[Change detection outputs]
□ □ □ □ □ □ □
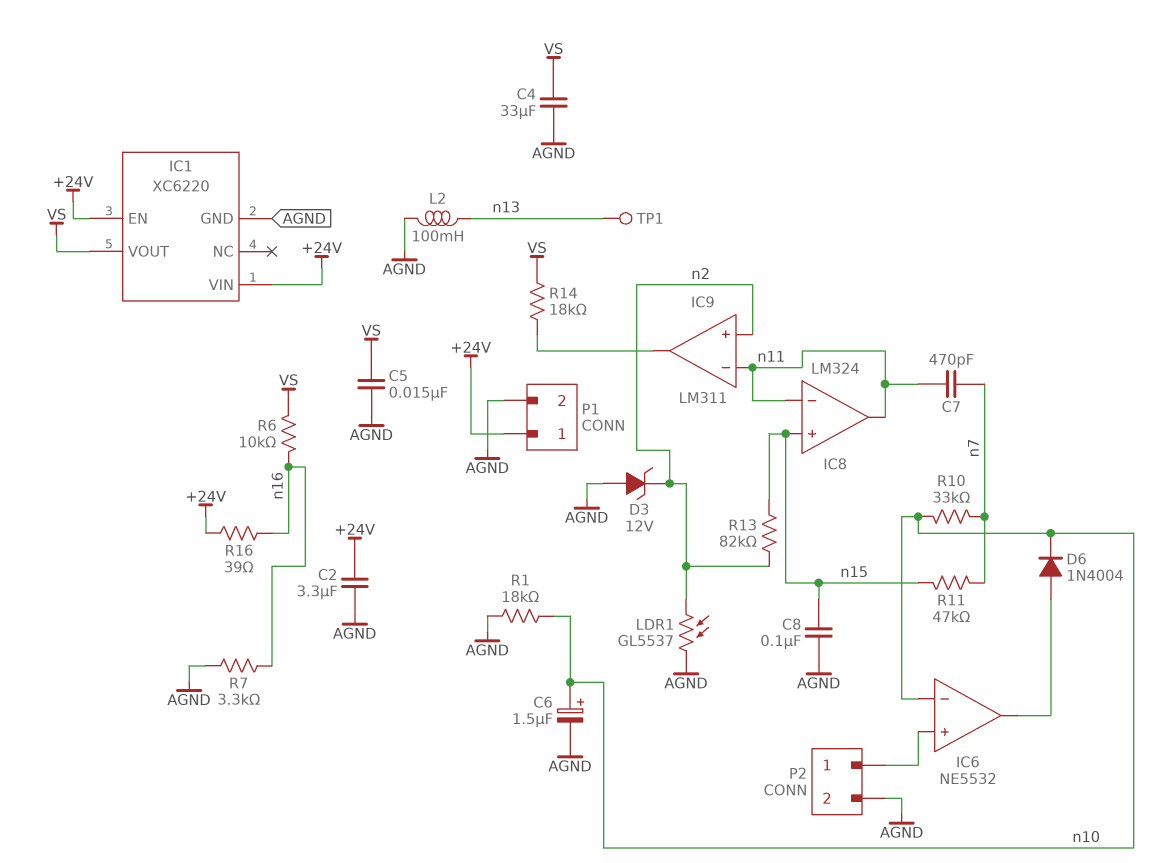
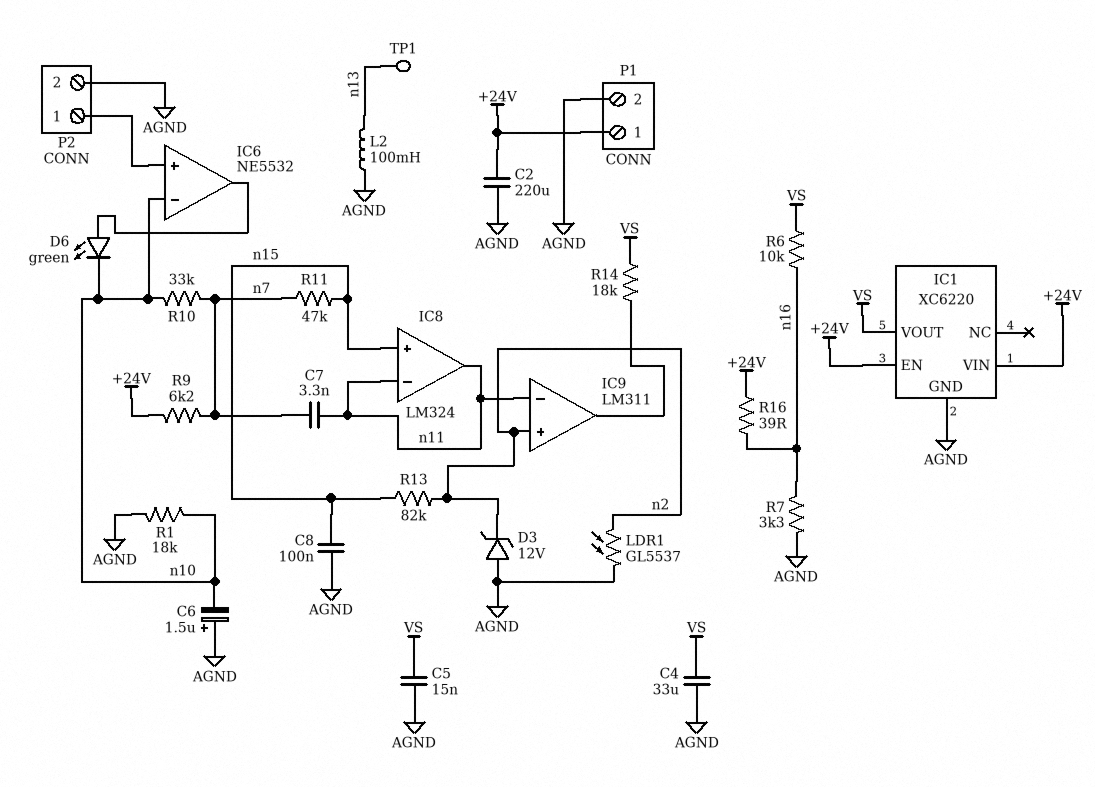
C2: 3.3uF (+24V, AGND) -> 220uF (+24V, AGND)
C6: 1.5uF (plus n10, minus AGND) -> 1.5uF (plus AGND, minus n10)
C7: 470pF (n7, n11) -> 3.3nF (n7, n11)
D6: diode 1N4004 (A IC6/out, K n10) -> LED green (A IC6/out, K n10)
R9: none -> 6.2k (+24V, n7)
□ □ □ □ □ □ □
TASK PROMPT: Each of the lines from the one holding "C6: 1.5uF (plus" through the final line of the entries is to be set down exactly, and no others.

TASK OUTPUT:
C6: 1.5uF (plus n10, minus AGND) -> 1.5uF (plus AGND, minus n10)
C7: 470pF (n7, n11) -> 3.3nF (n7, n11)
D6: diode 1N4004 (A IC6/out, K n10) -> LED green (A IC6/out, K n10)
R9: none -> 6.2k (+24V, n7)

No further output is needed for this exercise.